**Collected material:**
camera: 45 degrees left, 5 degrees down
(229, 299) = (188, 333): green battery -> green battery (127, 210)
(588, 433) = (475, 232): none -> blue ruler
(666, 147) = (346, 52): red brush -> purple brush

**Exercise requirements:**
Repeat the whole listing exactly, keeping every line intact.

**Written answer:**
camera: 45 degrees left, 5 degrees down
(229, 299) = (188, 333): green battery -> green battery (127, 210)
(588, 433) = (475, 232): none -> blue ruler
(666, 147) = (346, 52): red brush -> purple brush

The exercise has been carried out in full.